● **DATA EXTRACTS**:
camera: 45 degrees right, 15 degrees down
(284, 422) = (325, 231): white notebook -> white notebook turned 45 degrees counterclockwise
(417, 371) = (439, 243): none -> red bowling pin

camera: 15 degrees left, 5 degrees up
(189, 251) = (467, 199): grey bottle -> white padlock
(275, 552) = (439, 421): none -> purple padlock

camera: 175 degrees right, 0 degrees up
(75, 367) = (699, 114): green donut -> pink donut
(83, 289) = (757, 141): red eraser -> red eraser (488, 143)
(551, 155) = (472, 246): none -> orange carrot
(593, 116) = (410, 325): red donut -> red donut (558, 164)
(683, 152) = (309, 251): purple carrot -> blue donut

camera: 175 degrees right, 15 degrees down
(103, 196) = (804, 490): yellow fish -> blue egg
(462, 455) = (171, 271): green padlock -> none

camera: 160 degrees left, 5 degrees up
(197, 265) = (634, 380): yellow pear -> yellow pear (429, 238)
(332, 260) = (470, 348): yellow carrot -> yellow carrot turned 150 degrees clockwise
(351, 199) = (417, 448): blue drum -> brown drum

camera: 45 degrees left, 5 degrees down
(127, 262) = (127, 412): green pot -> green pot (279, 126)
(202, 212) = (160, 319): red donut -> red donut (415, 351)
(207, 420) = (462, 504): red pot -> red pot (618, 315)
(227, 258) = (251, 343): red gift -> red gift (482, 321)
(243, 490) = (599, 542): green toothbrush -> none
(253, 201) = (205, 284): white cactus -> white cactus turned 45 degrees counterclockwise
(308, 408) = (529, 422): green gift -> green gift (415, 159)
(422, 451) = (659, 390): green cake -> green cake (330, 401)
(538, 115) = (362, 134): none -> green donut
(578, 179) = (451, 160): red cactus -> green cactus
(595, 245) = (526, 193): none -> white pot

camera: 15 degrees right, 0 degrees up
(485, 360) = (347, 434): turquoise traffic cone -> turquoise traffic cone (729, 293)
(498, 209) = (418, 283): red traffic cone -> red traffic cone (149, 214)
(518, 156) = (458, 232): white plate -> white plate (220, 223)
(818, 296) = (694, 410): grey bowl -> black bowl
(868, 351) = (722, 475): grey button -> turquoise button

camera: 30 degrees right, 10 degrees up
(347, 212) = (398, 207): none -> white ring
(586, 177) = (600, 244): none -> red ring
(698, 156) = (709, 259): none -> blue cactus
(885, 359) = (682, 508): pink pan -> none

● **WHAT IS NEEDED**: Extract the entries above verbatim.

● **WRITTEN SOLUTION**:
camera: 45 degrees right, 15 degrees down
(284, 422) = (325, 231): white notebook -> white notebook turned 45 degrees counterclockwise
(417, 371) = (439, 243): none -> red bowling pin

camera: 15 degrees left, 5 degrees up
(189, 251) = (467, 199): grey bottle -> white padlock
(275, 552) = (439, 421): none -> purple padlock

camera: 175 degrees right, 0 degrees up
(75, 367) = (699, 114): green donut -> pink donut
(83, 289) = (757, 141): red eraser -> red eraser (488, 143)
(551, 155) = (472, 246): none -> orange carrot
(593, 116) = (410, 325): red donut -> red donut (558, 164)
(683, 152) = (309, 251): purple carrot -> blue donut

camera: 175 degrees right, 15 degrees down
(103, 196) = (804, 490): yellow fish -> blue egg
(462, 455) = (171, 271): green padlock -> none

camera: 160 degrees left, 5 degrees up
(197, 265) = (634, 380): yellow pear -> yellow pear (429, 238)
(332, 260) = (470, 348): yellow carrot -> yellow carrot turned 150 degrees clockwise
(351, 199) = (417, 448): blue drum -> brown drum

camera: 45 degrees left, 5 degrees down
(127, 262) = (127, 412): green pot -> green pot (279, 126)
(202, 212) = (160, 319): red donut -> red donut (415, 351)
(207, 420) = (462, 504): red pot -> red pot (618, 315)
(227, 258) = (251, 343): red gift -> red gift (482, 321)
(243, 490) = (599, 542): green toothbrush -> none
(253, 201) = (205, 284): white cactus -> white cactus turned 45 degrees counterclockwise
(308, 408) = (529, 422): green gift -> green gift (415, 159)
(422, 451) = (659, 390): green cake -> green cake (330, 401)
(538, 115) = (362, 134): none -> green donut
(578, 179) = (451, 160): red cactus -> green cactus
(595, 245) = (526, 193): none -> white pot

camera: 15 degrees right, 0 degrees up
(485, 360) = (347, 434): turquoise traffic cone -> turquoise traffic cone (729, 293)
(498, 209) = (418, 283): red traffic cone -> red traffic cone (149, 214)
(518, 156) = (458, 232): white plate -> white plate (220, 223)
(818, 296) = (694, 410): grey bowl -> black bowl
(868, 351) = (722, 475): grey button -> turquoise button

camera: 30 degrees right, 10 degrees up
(347, 212) = (398, 207): none -> white ring
(586, 177) = (600, 244): none -> red ring
(698, 156) = (709, 259): none -> blue cactus
(885, 359) = (682, 508): pink pan -> none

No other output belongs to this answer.